+++ Record extracts +++

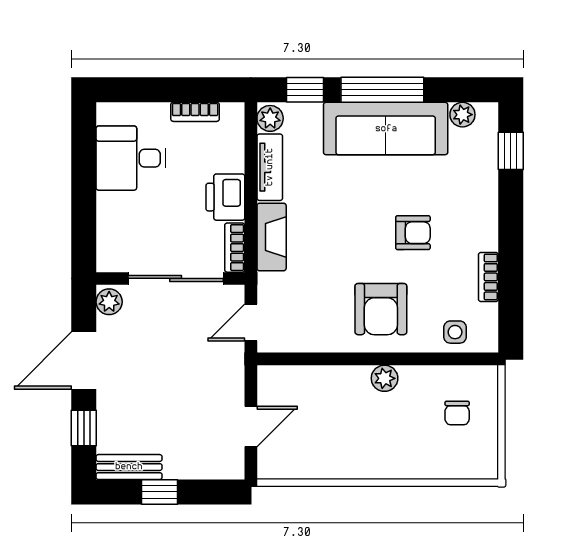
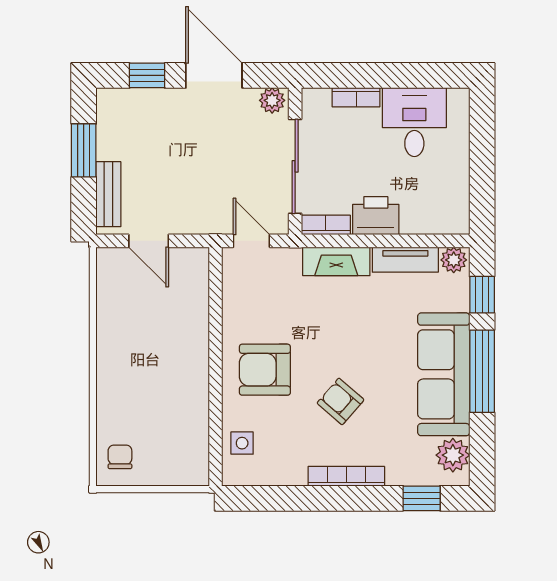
bookcase: (195, 112) -> (356, 97), moved, turned -90
plant: (462, 115) -> (453, 455), width x1.38, depth x1.38
armchair: (413, 233) -> (341, 401), turned 131
bookcase: (488, 277) -> (346, 476), moved, width x1.56
plant: (385, 378) -> (196, 373), removed
chair: (457, 413) -> (120, 457), moved, turned 90
bench: (129, 467) -> (108, 194), moved
window: (159, 492) -> (84, 150), width x1.50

+++

What this task involves: Pull out the lines above in which the word "plant" appears.

Solution for this problem:
plant: (462, 115) -> (453, 455), width x1.38, depth x1.38
plant: (385, 378) -> (196, 373), removed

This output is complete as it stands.